What the task requires: Search the records below for "STEPPER"; copy each line that has it.

Data supplied:
- Opening Delimiter -
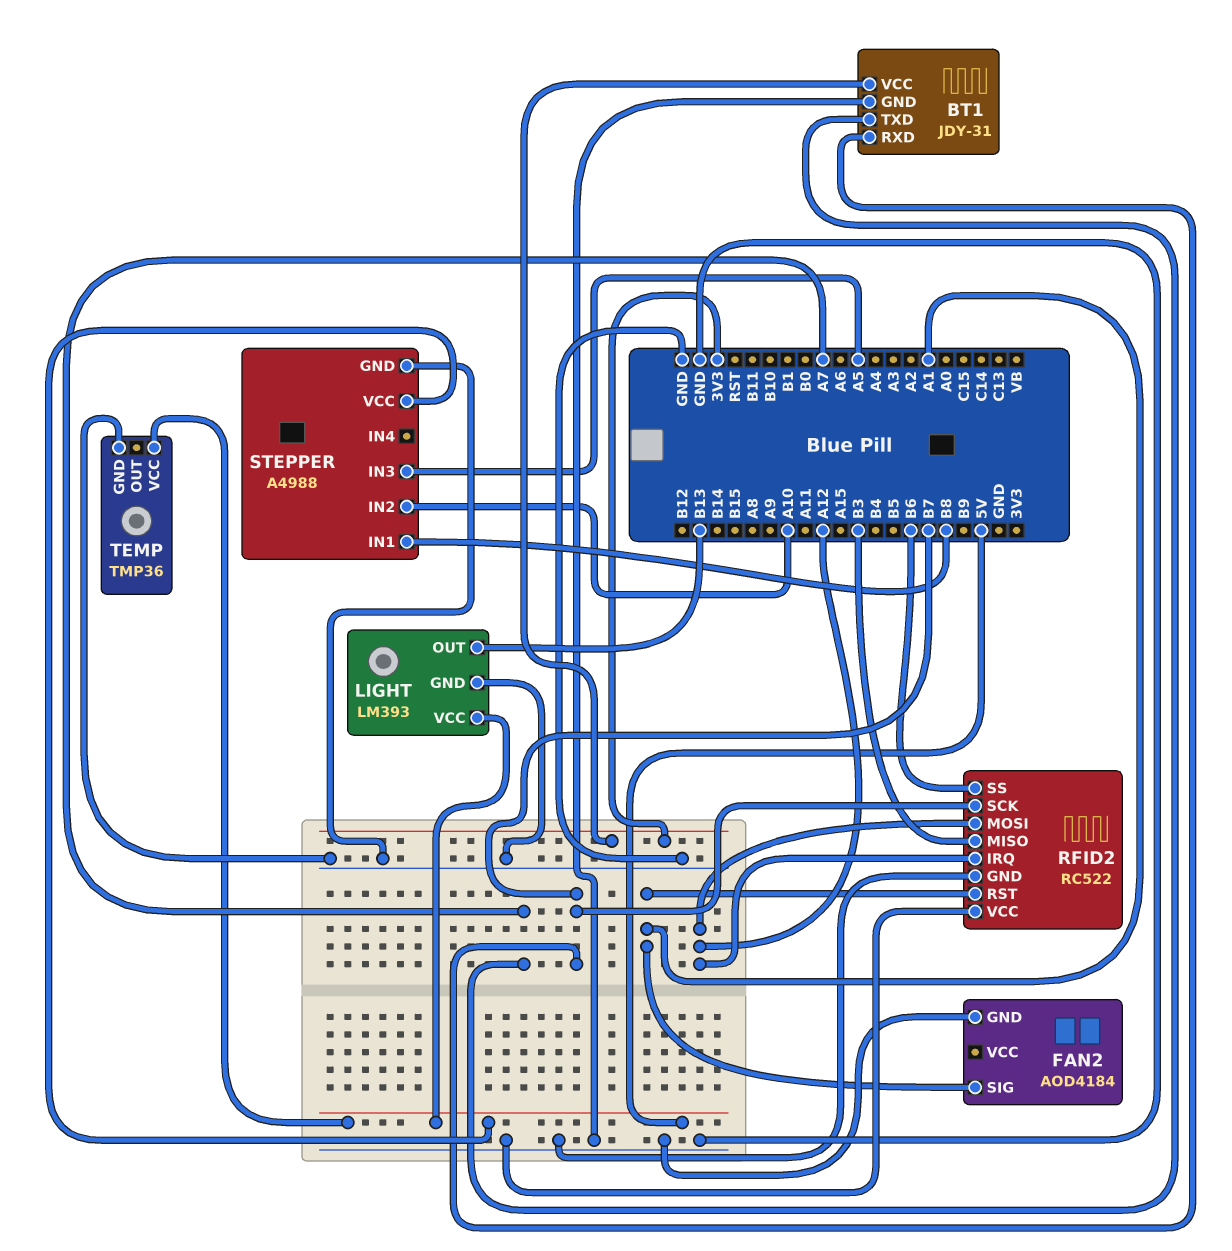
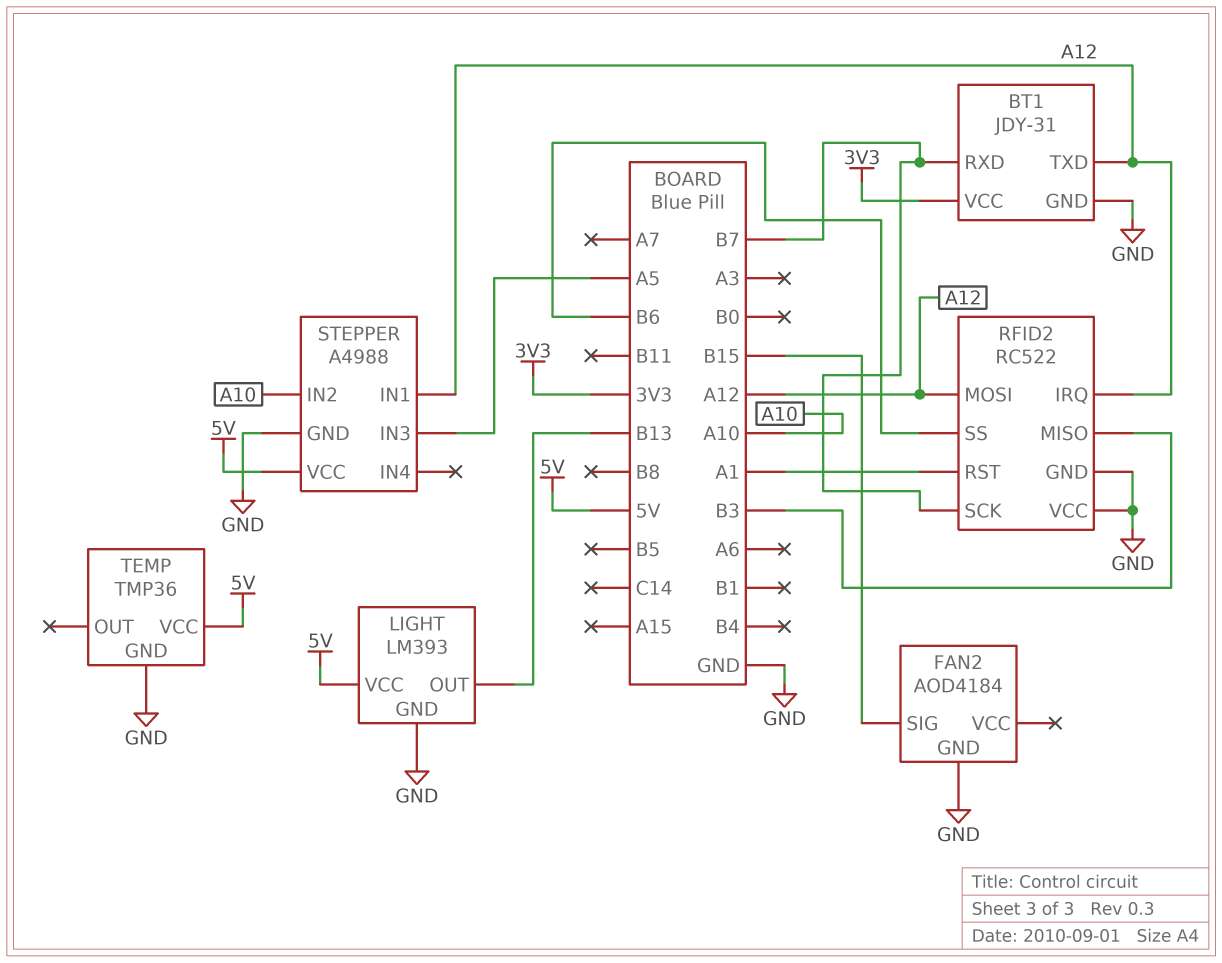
BT1 pin TXD: A7 -> A12
FAN2 pin SIG: A1 -> B15
STEPPER pin IN1: B8 -> A12

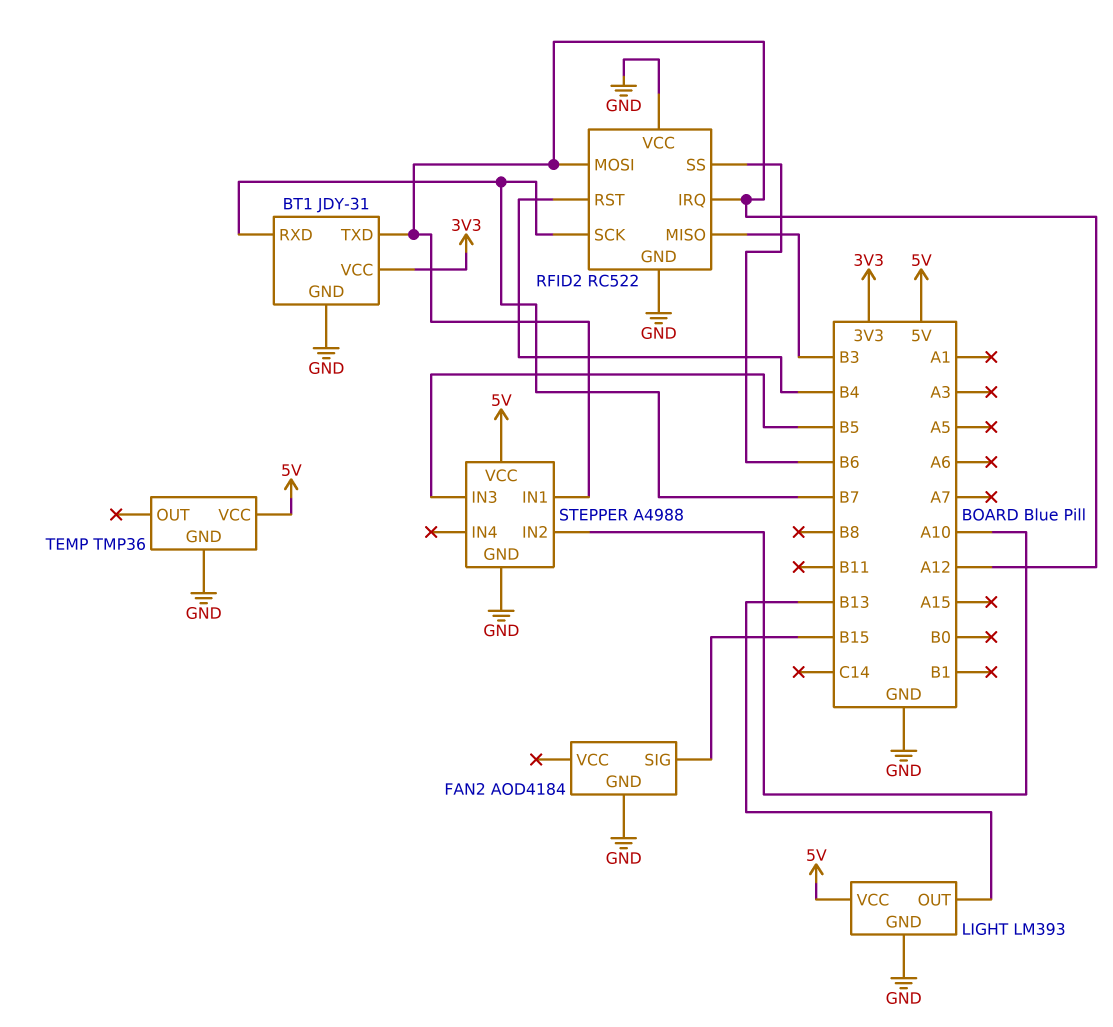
RFID2 pin RST: A1 -> B4
STEPPER pin IN3: A5 -> B5

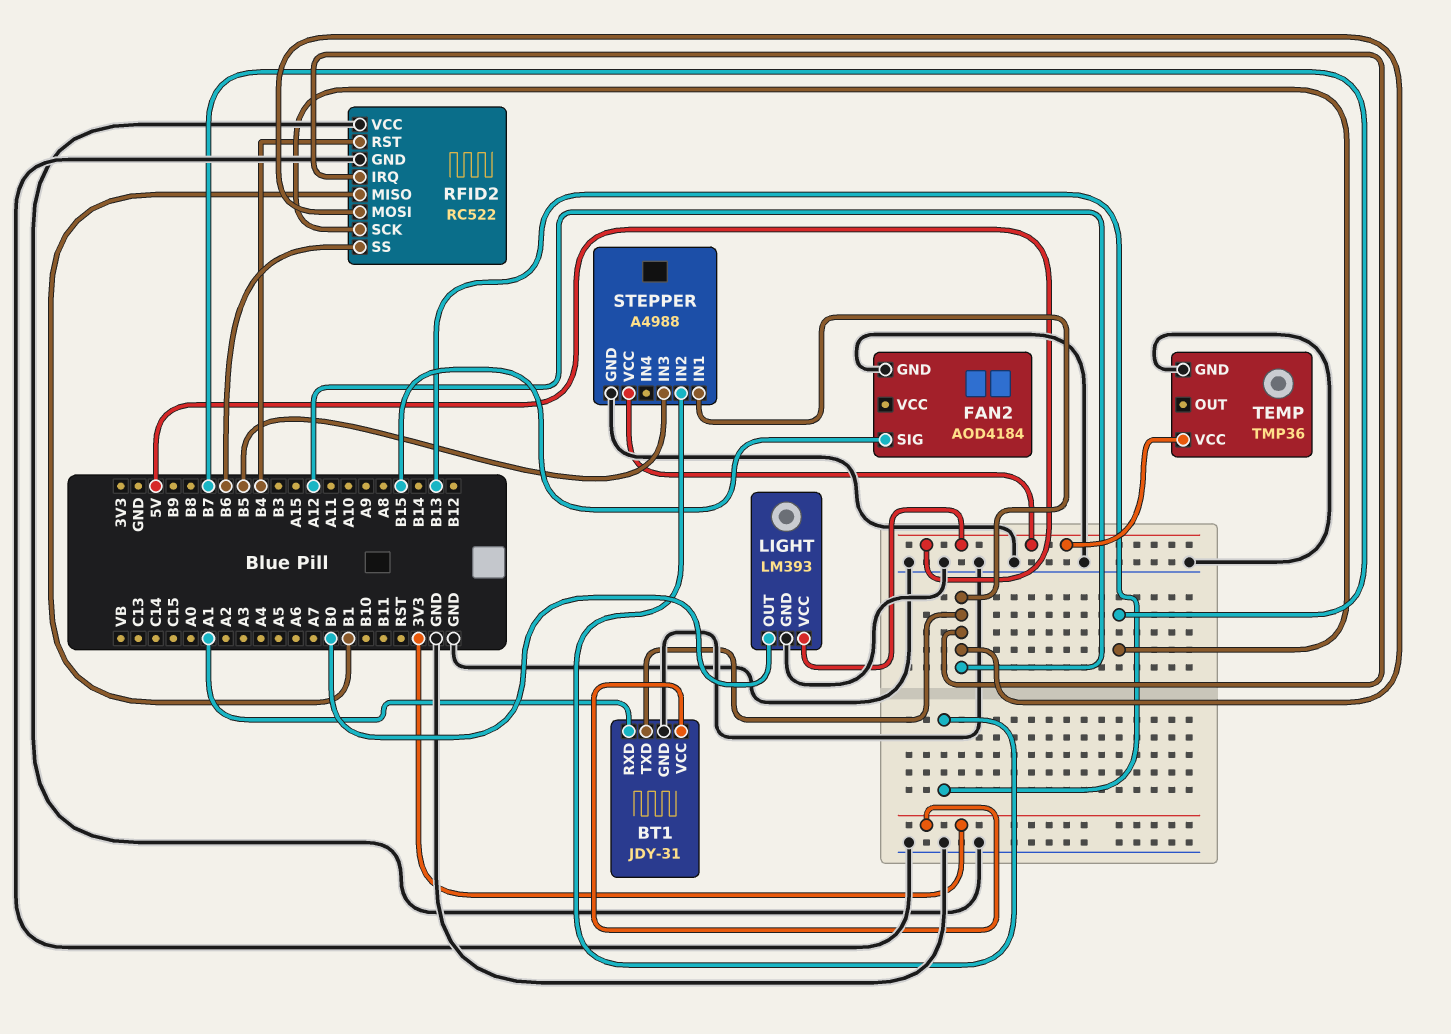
BT1 pin RXD: B7 -> A1
LIGHT pin OUT: B13 -> B0
RFID2 pin MISO: B3 -> B1
STEPPER pin IN2: A10 -> B13

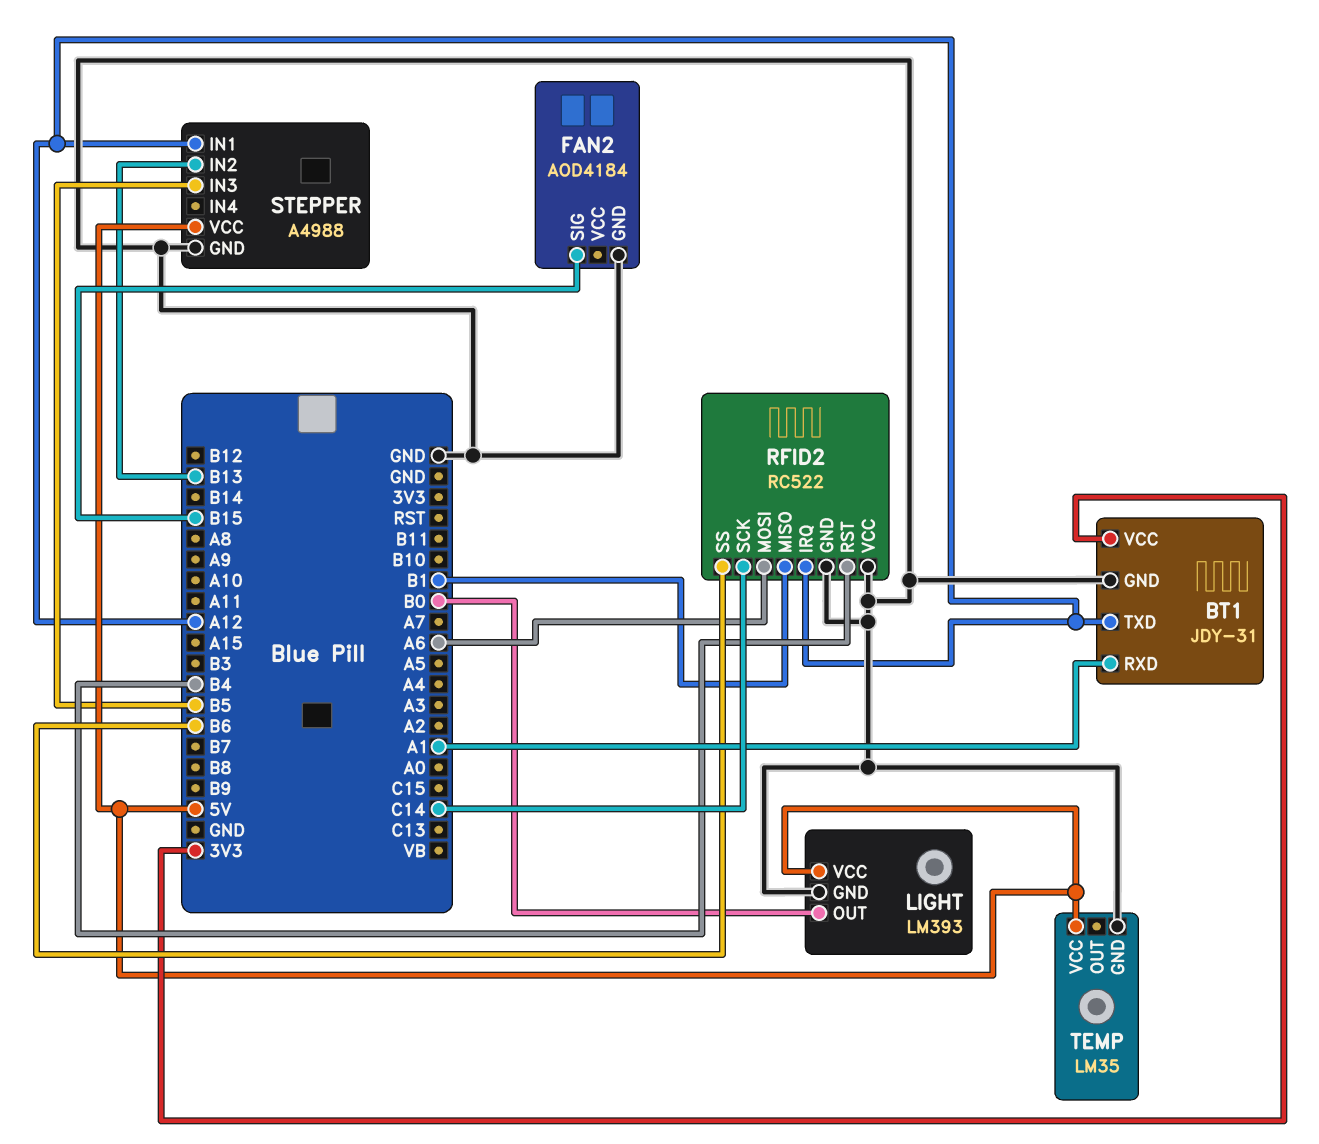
RFID2 pin MOSI: A12 -> A6
RFID2 pin SCK: B7 -> C14
TEMP: TMP36 -> LM35

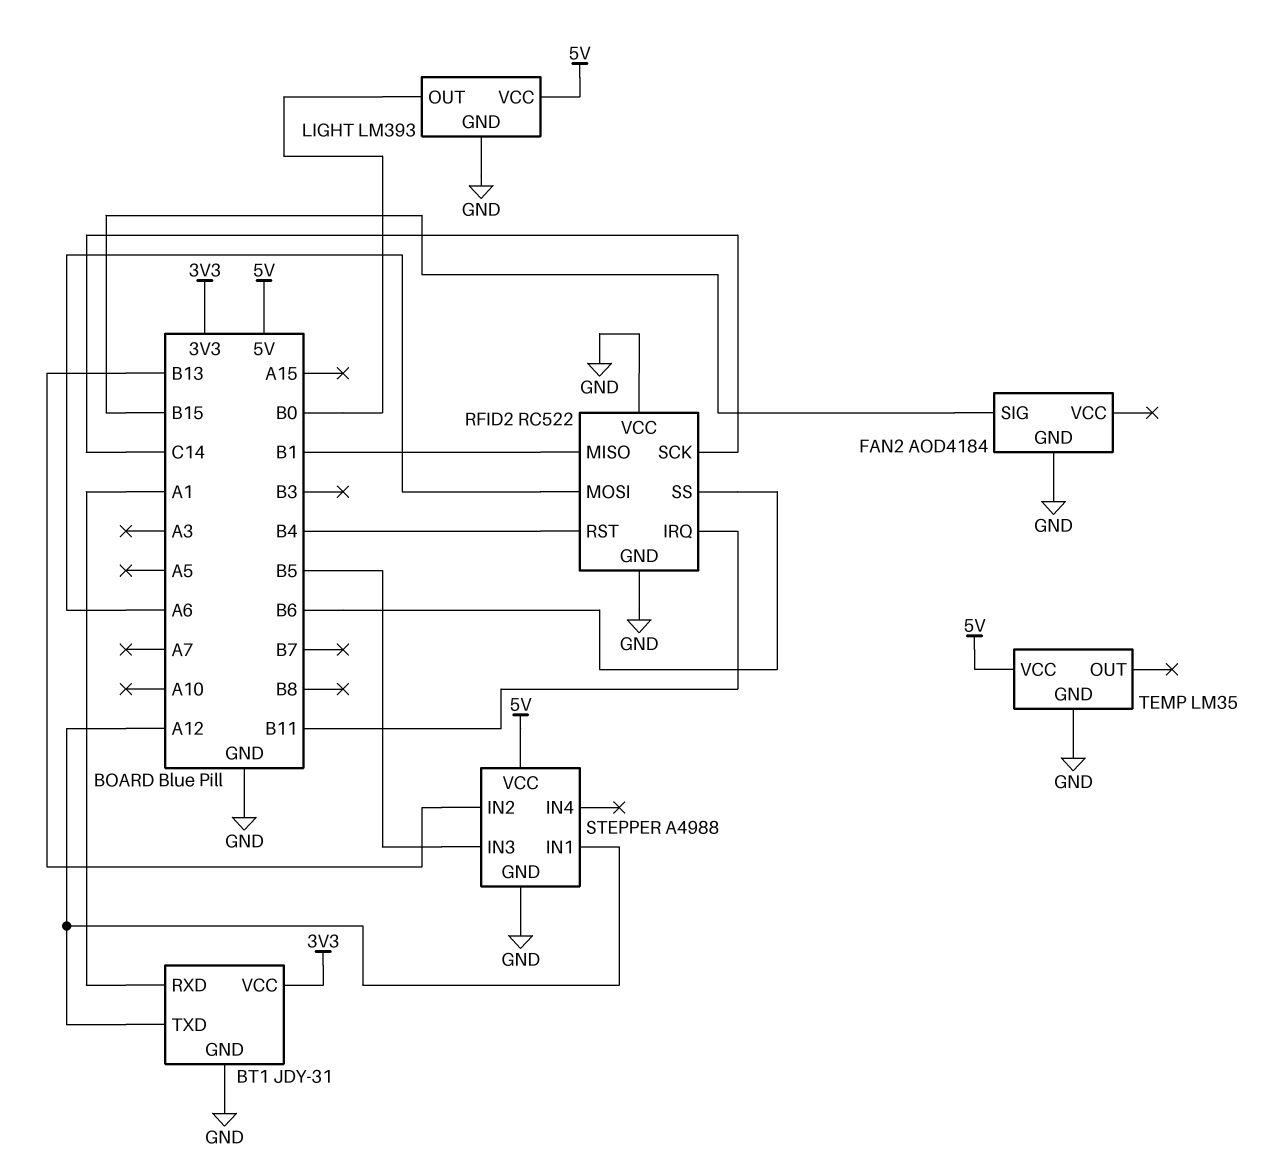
RFID2 pin IRQ: A12 -> B11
- Closing Delimiter -
Answer to this problem:
STEPPER pin IN1: B8 -> A12
STEPPER pin IN3: A5 -> B5
STEPPER pin IN2: A10 -> B13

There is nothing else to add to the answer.